WORK INSTRUCTIONS
Count the lines of the entries below that contain the word "aerial". Reply with the number alone.

RECORD SET
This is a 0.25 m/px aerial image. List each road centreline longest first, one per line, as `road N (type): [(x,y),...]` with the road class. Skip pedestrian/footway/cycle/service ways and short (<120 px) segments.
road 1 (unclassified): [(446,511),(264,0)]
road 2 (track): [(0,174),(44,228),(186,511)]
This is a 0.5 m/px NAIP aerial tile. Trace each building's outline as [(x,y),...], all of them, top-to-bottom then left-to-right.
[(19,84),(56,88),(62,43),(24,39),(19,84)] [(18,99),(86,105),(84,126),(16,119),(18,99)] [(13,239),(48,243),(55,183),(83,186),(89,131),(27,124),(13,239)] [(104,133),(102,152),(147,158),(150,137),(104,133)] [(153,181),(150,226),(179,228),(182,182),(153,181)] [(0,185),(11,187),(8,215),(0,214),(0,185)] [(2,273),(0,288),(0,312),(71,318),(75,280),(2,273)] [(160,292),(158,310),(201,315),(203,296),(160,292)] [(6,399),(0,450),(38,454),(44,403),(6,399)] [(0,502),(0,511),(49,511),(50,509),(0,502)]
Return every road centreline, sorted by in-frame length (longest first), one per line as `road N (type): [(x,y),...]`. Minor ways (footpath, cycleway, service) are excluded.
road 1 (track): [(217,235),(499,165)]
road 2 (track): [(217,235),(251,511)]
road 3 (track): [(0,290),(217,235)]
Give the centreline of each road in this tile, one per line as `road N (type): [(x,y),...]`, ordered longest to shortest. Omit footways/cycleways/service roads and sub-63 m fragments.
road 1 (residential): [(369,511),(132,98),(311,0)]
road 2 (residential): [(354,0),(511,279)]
--
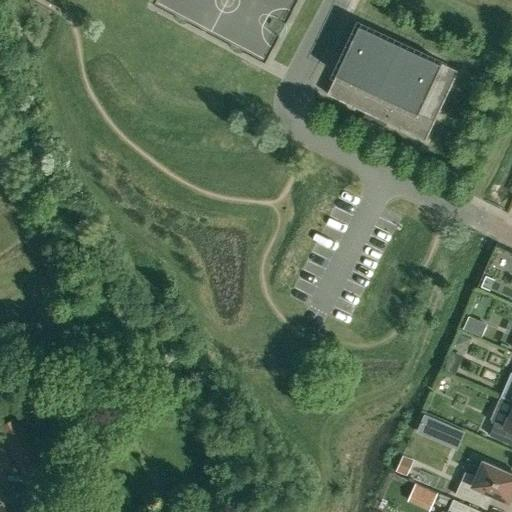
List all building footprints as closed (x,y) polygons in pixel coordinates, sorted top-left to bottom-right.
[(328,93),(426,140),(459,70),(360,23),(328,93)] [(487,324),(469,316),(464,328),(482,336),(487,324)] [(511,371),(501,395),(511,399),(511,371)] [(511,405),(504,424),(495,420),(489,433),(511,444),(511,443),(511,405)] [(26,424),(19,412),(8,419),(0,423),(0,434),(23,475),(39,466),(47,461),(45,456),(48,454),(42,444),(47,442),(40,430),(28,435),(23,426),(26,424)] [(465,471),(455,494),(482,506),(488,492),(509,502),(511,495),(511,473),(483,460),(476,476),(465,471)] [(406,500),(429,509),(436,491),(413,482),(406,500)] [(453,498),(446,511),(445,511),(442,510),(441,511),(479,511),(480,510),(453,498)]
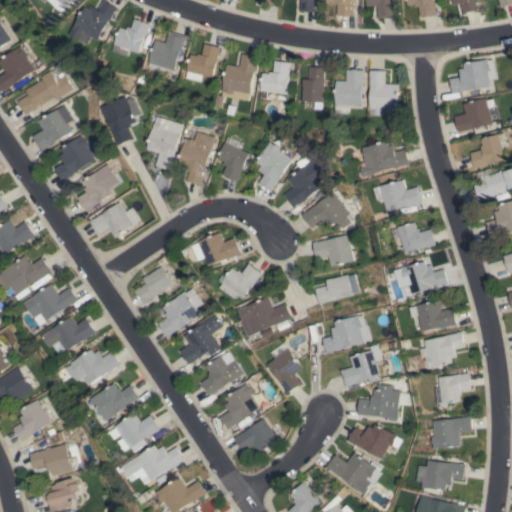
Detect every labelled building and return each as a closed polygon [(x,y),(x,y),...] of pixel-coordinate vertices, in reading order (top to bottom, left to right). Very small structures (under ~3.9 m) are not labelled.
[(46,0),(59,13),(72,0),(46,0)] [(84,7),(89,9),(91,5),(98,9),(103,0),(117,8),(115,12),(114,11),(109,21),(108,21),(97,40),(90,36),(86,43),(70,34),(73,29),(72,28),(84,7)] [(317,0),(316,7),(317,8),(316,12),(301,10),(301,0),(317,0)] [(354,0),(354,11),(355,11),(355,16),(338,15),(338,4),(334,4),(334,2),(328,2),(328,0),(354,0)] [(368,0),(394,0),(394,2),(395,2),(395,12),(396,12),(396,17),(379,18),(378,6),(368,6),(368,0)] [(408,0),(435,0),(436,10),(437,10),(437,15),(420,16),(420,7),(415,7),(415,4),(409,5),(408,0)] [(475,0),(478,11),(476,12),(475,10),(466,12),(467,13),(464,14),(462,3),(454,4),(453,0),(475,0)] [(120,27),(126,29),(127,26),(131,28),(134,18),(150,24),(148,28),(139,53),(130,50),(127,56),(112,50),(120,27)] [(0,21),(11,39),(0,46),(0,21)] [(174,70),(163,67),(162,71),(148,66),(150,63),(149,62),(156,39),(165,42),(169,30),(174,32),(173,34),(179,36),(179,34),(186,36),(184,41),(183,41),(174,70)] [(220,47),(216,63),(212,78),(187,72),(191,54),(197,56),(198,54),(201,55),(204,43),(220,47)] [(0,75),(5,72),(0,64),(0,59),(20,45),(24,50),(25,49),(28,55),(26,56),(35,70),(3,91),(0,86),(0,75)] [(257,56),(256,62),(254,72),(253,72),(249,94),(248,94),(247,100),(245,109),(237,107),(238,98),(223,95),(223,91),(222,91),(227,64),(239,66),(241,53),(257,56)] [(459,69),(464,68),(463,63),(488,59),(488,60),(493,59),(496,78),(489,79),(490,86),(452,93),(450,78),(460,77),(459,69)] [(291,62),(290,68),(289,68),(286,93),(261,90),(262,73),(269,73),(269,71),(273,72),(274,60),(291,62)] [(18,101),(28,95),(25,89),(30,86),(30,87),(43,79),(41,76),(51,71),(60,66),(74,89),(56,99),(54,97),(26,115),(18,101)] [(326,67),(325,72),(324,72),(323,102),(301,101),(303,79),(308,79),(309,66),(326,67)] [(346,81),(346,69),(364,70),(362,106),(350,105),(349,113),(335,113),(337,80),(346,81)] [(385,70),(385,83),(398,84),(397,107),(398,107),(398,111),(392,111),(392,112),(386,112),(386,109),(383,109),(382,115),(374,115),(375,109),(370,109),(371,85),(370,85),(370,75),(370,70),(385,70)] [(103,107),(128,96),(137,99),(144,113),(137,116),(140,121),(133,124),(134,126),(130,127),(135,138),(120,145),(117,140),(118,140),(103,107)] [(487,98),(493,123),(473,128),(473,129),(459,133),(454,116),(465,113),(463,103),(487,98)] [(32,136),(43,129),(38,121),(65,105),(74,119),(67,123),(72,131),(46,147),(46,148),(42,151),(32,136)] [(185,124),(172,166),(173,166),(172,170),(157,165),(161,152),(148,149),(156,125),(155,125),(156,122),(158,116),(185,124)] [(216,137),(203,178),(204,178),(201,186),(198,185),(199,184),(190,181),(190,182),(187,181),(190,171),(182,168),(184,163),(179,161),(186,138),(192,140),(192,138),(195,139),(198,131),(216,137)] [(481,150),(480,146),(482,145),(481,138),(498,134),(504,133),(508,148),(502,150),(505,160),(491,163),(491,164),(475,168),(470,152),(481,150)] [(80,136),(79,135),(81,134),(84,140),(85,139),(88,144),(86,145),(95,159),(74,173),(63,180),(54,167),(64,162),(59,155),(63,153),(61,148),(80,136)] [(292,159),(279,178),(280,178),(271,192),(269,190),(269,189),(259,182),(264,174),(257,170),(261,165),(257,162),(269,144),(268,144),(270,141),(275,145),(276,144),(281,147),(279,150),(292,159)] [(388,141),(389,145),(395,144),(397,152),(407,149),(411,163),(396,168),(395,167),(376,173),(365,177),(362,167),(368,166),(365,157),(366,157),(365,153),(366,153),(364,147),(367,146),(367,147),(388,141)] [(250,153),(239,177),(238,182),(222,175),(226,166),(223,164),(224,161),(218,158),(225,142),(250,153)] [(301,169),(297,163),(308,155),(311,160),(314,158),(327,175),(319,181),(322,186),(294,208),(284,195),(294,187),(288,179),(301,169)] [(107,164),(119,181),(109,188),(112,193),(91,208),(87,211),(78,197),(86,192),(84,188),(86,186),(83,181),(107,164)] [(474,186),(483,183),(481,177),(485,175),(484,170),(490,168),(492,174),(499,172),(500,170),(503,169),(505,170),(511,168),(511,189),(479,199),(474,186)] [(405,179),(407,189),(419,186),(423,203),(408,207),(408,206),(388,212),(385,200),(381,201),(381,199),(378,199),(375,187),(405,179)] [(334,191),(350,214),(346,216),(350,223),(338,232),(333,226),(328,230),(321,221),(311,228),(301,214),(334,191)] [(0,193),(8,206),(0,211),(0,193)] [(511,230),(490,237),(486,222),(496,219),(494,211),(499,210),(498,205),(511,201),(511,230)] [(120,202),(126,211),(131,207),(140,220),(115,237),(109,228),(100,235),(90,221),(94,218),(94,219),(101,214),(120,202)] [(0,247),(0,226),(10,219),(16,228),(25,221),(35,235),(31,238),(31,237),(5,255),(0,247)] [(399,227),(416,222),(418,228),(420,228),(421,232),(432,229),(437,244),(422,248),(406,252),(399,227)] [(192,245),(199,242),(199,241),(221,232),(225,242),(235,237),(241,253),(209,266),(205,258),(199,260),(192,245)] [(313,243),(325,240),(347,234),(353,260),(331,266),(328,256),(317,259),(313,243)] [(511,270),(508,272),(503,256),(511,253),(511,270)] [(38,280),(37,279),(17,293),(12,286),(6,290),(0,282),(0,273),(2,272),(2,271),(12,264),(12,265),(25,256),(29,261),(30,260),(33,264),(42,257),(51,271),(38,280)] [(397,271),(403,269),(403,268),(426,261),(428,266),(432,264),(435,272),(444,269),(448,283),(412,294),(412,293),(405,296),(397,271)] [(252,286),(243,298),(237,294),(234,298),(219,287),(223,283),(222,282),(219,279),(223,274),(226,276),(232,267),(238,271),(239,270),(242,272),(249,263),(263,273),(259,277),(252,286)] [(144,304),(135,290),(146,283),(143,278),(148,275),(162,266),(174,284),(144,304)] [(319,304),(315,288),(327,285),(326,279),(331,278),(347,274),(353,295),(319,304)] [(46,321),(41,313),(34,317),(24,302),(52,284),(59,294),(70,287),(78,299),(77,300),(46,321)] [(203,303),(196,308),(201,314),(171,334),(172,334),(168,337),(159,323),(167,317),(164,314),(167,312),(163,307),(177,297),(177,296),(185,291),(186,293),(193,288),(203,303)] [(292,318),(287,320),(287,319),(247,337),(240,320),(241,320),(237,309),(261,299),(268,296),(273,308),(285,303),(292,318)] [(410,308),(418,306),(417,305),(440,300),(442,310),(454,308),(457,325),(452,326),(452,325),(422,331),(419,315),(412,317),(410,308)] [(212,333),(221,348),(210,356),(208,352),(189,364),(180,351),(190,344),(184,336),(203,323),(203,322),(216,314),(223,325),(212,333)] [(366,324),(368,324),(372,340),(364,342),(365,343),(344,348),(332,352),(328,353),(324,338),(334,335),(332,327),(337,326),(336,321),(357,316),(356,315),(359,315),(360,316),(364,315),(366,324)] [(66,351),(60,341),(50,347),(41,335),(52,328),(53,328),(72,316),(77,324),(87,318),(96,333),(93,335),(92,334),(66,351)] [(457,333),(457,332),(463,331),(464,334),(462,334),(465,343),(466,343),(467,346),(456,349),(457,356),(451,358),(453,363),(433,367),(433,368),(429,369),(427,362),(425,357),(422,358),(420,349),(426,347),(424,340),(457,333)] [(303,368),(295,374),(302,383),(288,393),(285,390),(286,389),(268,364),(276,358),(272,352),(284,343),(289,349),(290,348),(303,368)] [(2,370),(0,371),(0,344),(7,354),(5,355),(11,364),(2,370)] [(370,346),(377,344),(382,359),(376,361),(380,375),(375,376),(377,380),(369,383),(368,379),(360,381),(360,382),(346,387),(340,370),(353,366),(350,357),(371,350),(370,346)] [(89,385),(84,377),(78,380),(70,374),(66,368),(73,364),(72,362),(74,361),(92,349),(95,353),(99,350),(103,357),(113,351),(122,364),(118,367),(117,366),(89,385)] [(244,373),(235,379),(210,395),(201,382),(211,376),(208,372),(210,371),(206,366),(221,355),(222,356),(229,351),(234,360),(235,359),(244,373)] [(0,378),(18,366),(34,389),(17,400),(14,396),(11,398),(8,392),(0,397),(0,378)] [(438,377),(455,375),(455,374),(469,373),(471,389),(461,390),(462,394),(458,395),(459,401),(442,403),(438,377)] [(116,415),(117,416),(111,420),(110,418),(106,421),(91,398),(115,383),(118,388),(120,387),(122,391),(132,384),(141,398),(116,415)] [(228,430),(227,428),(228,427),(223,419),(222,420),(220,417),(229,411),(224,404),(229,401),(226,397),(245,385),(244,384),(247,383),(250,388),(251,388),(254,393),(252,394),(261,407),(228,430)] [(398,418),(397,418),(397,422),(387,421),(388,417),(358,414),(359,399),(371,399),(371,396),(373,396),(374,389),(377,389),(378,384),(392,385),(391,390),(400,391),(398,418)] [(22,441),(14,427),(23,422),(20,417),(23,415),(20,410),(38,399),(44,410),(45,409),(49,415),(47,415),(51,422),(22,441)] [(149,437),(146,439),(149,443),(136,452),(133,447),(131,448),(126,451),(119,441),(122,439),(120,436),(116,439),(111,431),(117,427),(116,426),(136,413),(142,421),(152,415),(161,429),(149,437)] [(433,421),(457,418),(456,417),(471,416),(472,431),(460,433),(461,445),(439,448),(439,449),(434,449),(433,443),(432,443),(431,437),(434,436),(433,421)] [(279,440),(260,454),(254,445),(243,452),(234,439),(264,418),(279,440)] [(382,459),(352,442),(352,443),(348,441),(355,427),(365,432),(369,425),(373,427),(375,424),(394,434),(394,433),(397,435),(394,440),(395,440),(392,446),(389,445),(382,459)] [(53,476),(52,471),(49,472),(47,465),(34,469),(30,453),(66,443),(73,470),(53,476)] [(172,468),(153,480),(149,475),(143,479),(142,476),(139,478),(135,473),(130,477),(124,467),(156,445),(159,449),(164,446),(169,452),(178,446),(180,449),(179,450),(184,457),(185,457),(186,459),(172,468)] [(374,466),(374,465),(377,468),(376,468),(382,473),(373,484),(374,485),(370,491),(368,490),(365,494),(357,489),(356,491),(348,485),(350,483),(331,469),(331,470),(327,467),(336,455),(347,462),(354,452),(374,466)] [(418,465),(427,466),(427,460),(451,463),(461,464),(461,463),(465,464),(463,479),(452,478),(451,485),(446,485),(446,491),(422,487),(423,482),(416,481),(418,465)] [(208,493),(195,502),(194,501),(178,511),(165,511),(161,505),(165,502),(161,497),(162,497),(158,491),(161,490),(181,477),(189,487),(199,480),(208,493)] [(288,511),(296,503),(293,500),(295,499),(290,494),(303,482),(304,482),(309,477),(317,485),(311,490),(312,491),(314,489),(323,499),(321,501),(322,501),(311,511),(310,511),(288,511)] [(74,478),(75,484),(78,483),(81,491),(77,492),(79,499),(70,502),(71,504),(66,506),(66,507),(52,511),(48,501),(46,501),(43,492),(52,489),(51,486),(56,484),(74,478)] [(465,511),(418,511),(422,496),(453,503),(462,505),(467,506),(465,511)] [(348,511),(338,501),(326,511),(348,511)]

THE ANSWER
2